**DESCRIPTION OF THE TASK**
Work out how many lines in the data below contain the string "none", and reply with that figure alone.

[DATA IN THIS EXERCISE — start]

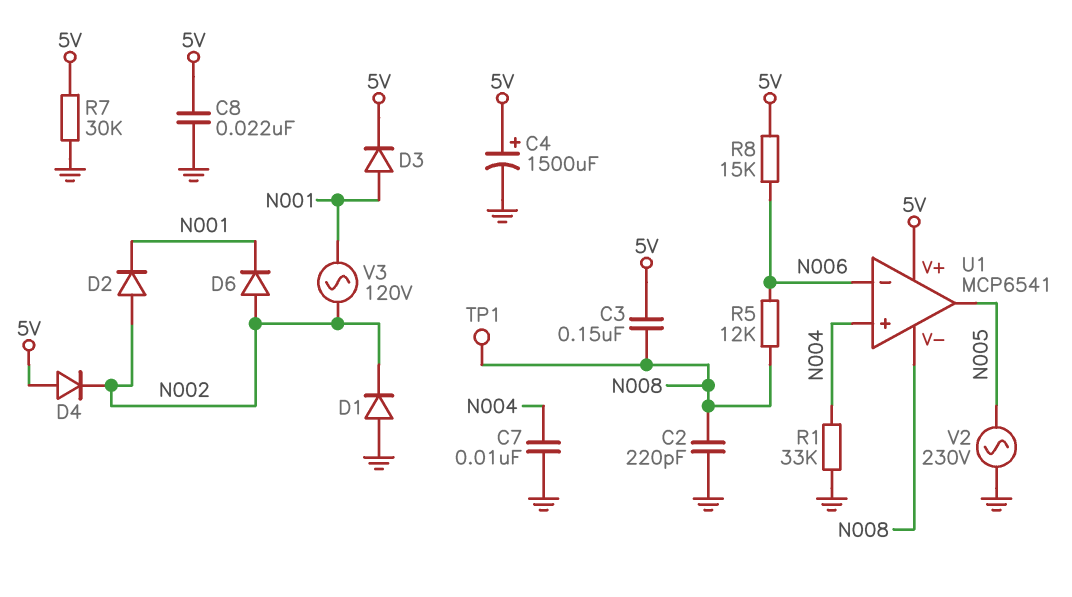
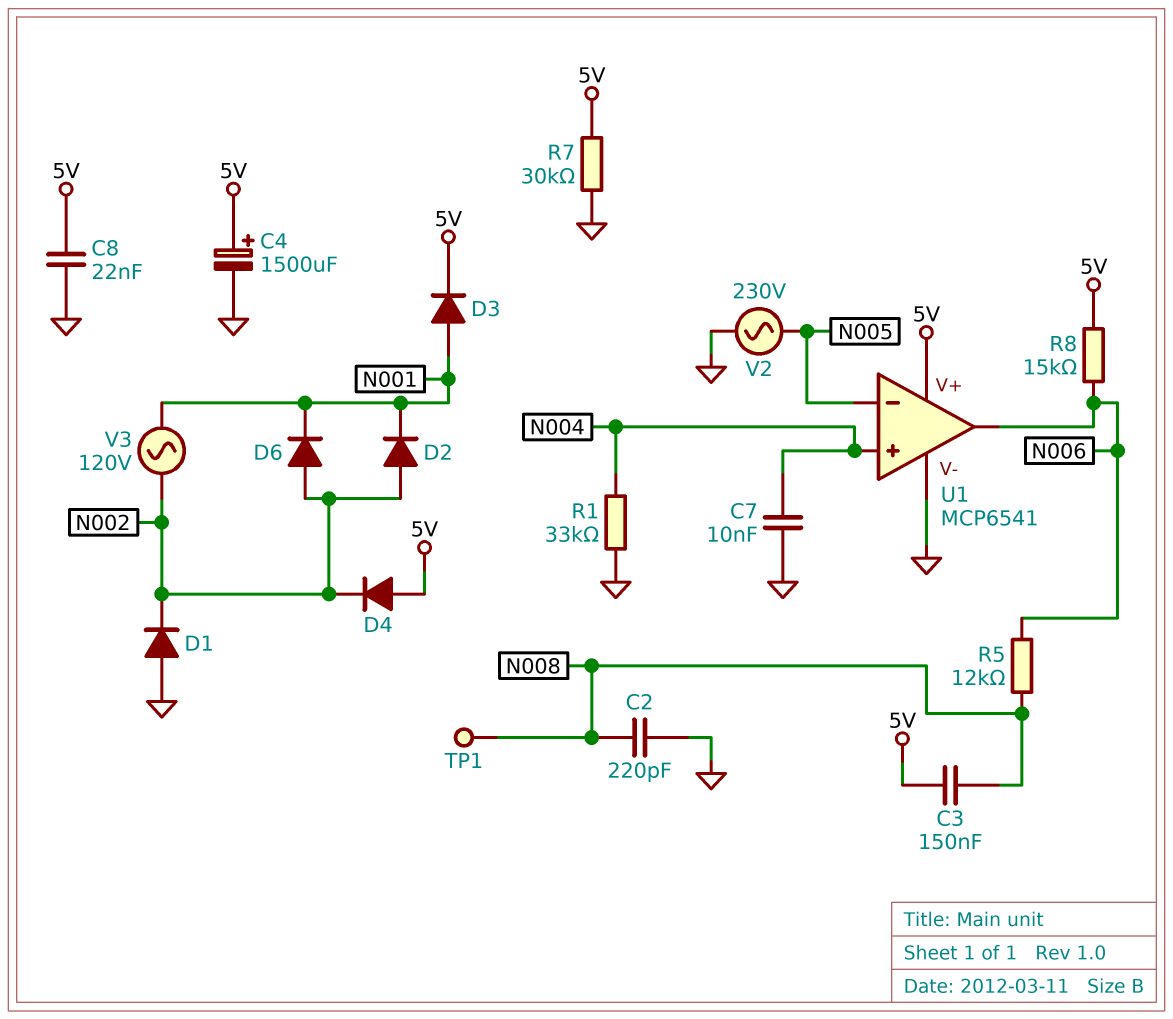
U1 pin V-: N008 -> GND
U1 pin in-: N006 -> N005
U1 pin out: N005 -> N006

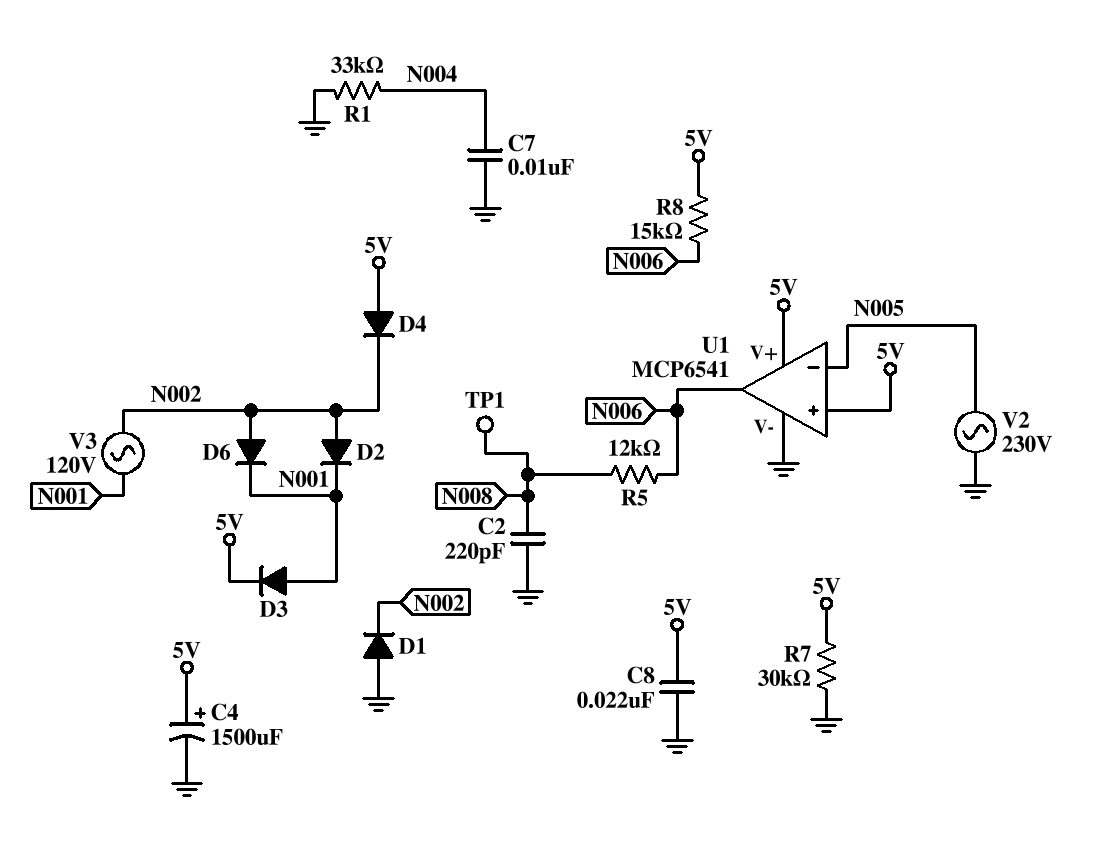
C3: 150nF (5V, N008) -> none
U1 pin in+: N004 -> 5V

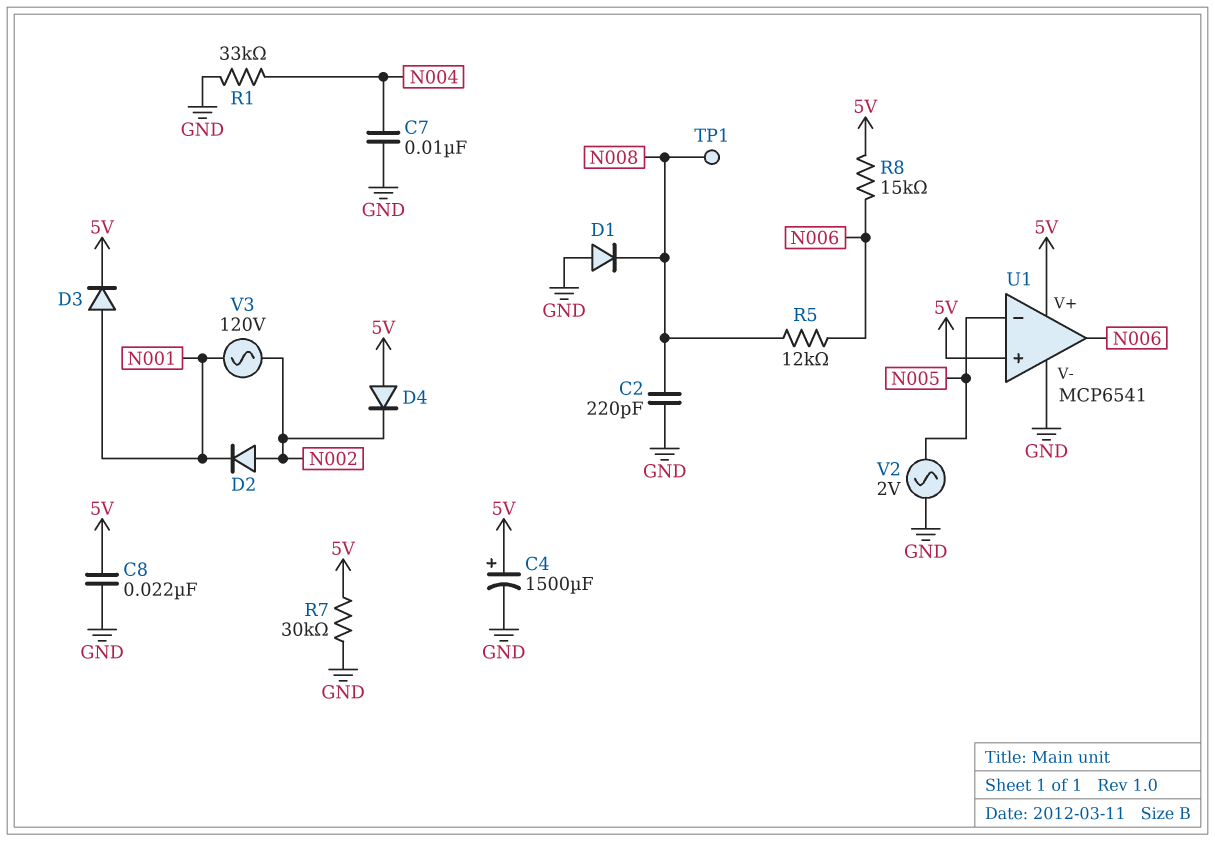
D1: diode (A GND, K N002) -> diode (A GND, K N008)
D6: diode (A N002, K N001) -> none
V2: AC 230V (GND, N005) -> AC 2V (GND, N005)

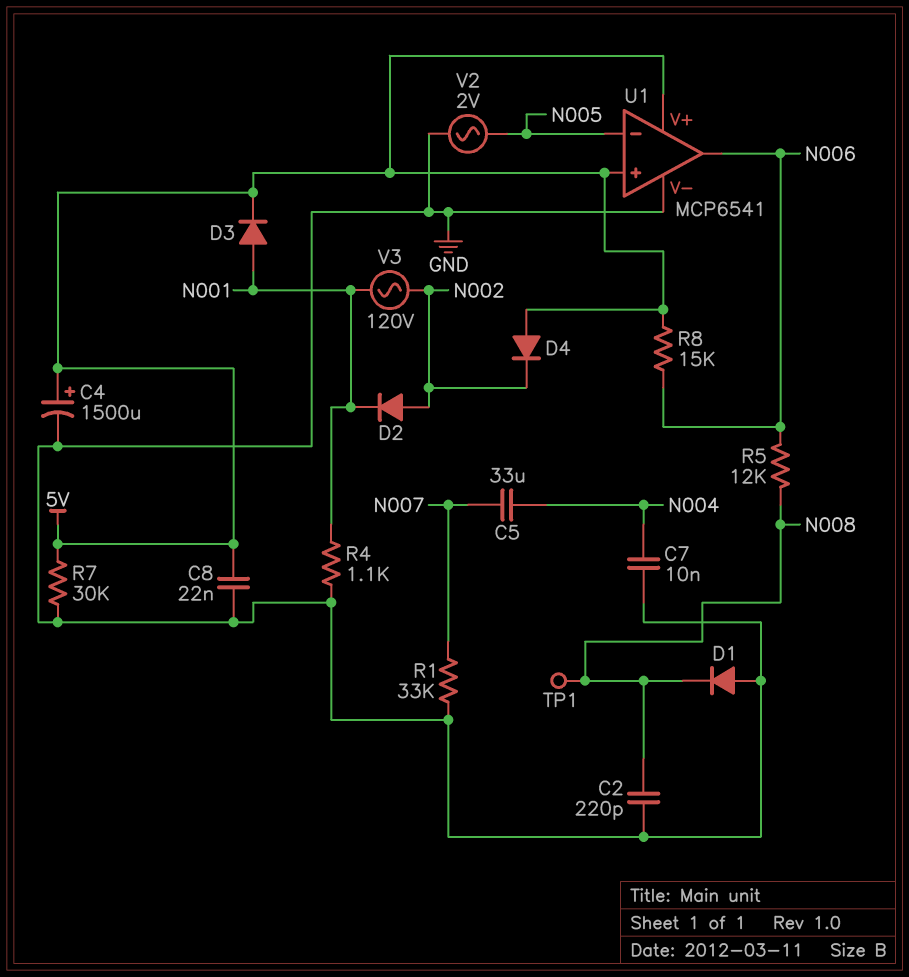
C5: none -> 33uF (N004, N007)
R1: 33k (GND, N004) -> 33k (GND, N007)
R4: none -> 1.1k (GND, N001)

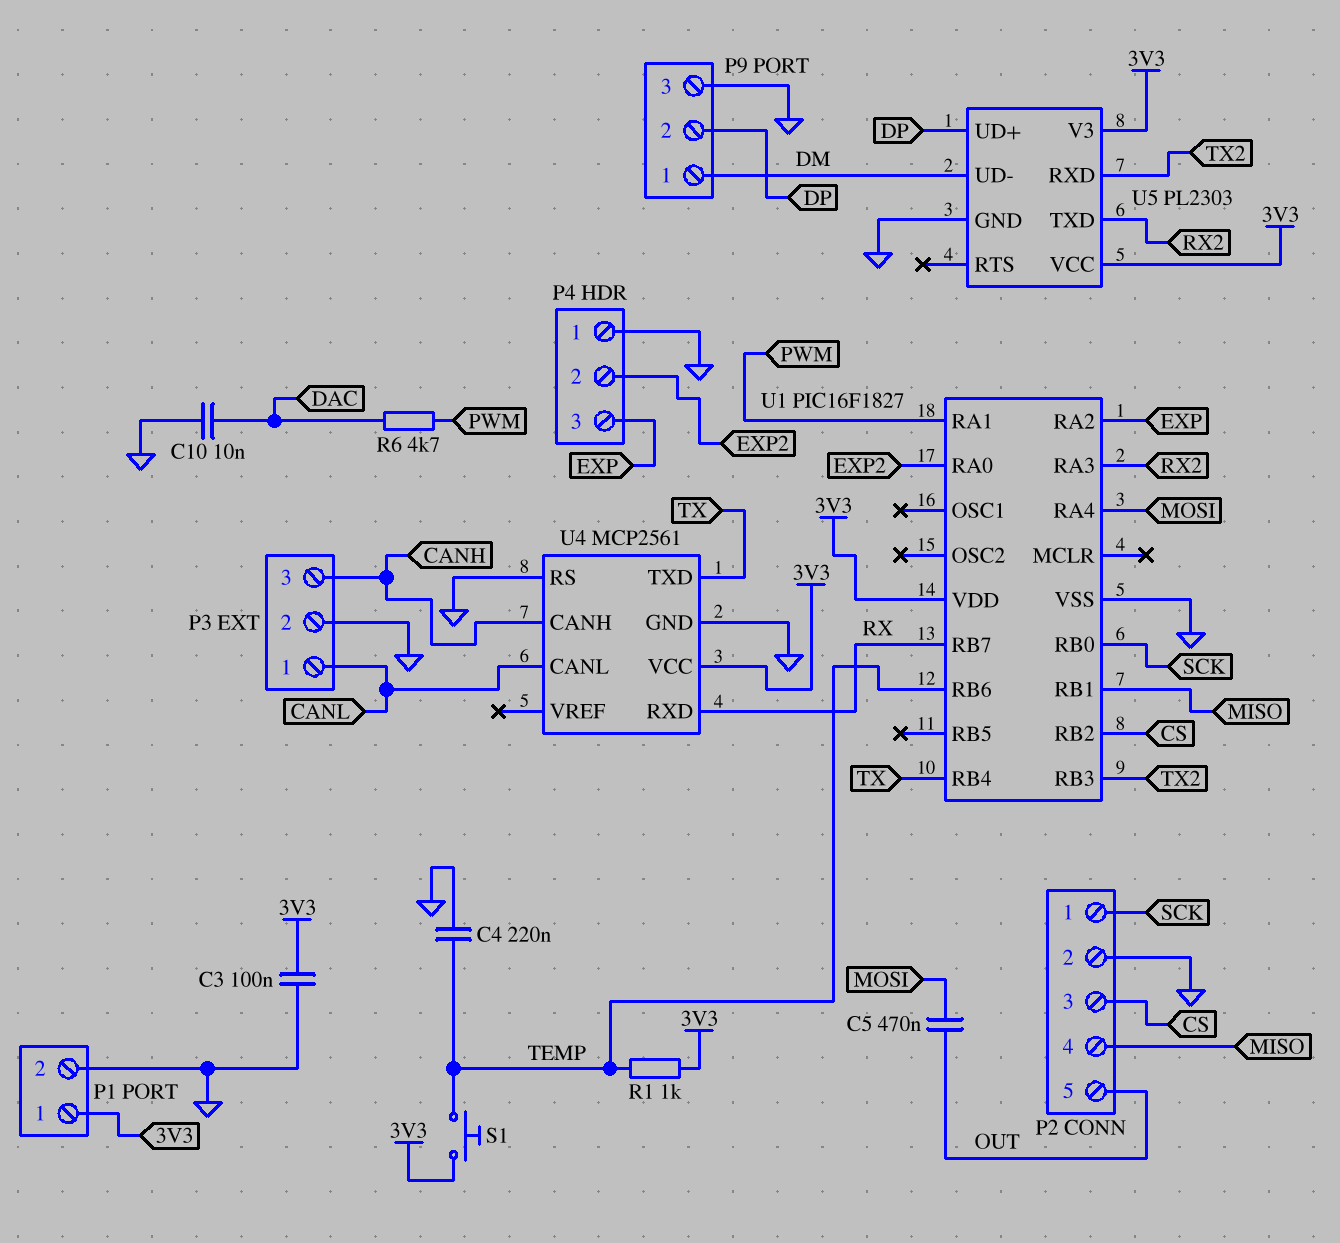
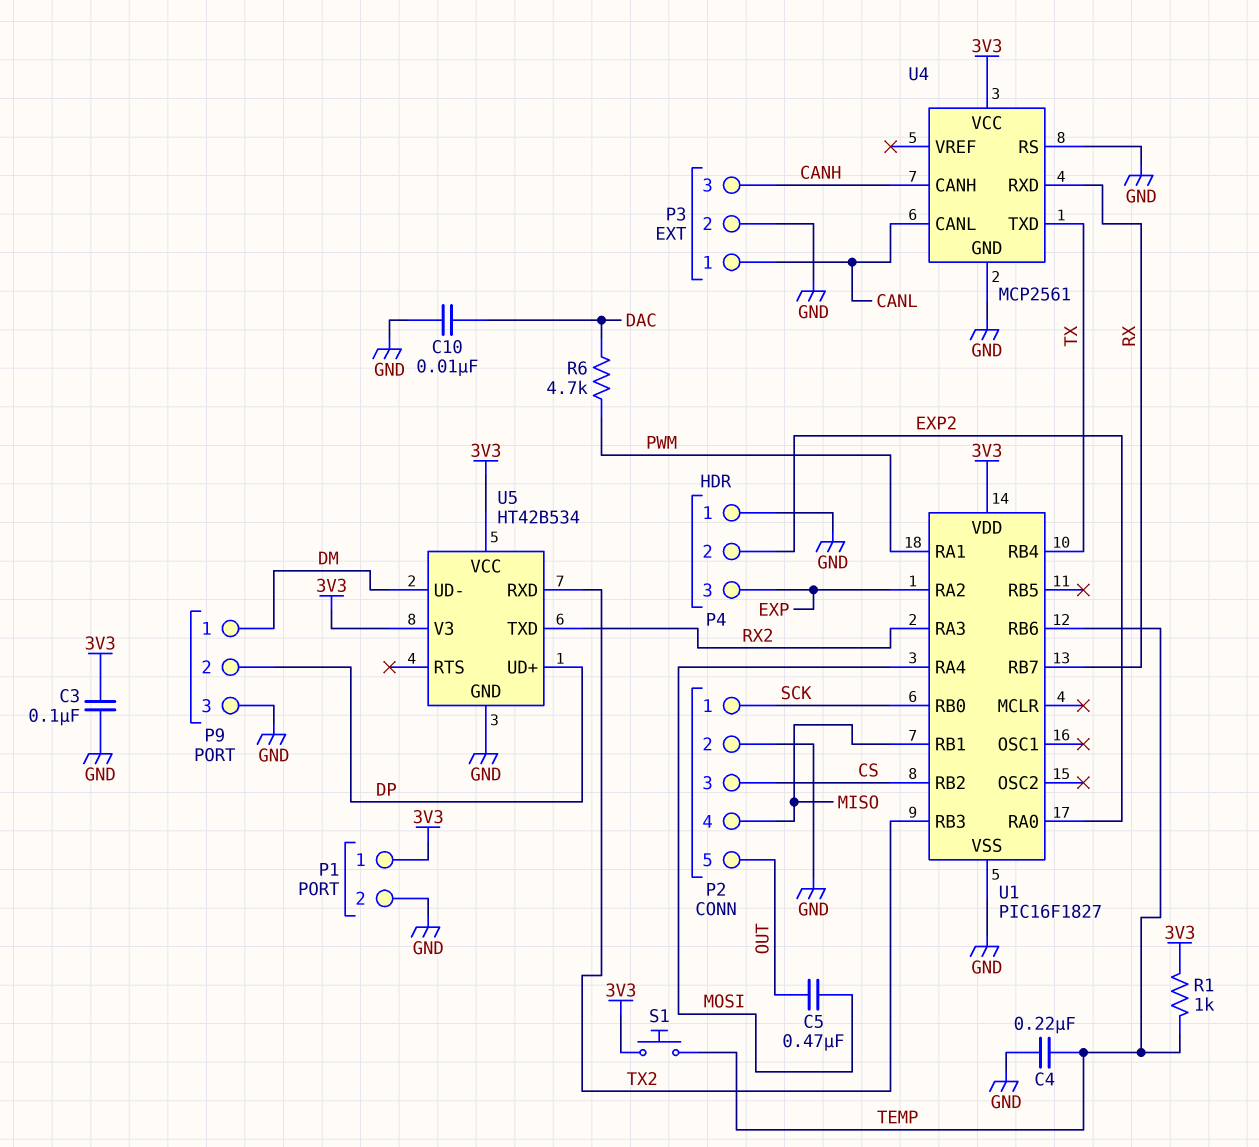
U5: PL2303 -> HT42B534

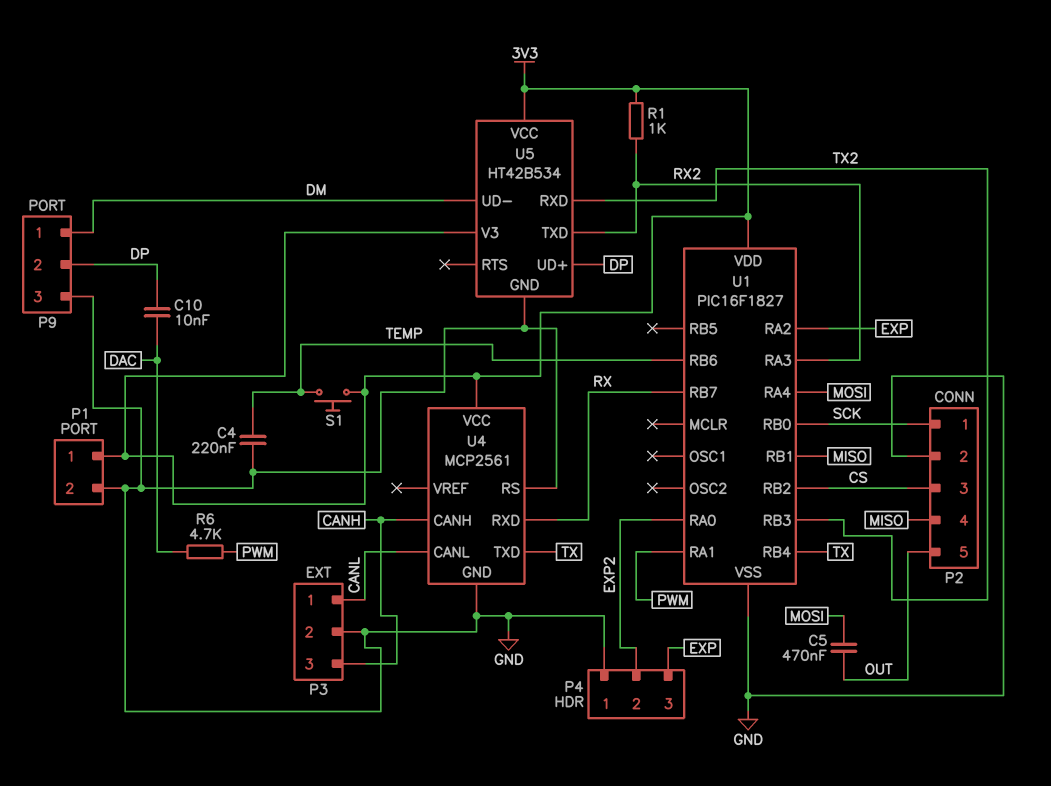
C3: 100nF (3V3, GND) -> none
C10: 10nF (DAC, GND) -> 10nF (DAC, DP)
R1: 1k (3V3, TEMP) -> 1k (3V3, RX2)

[DATA IN THIS EXERCISE — finish]

**ANSWER SPACE**
5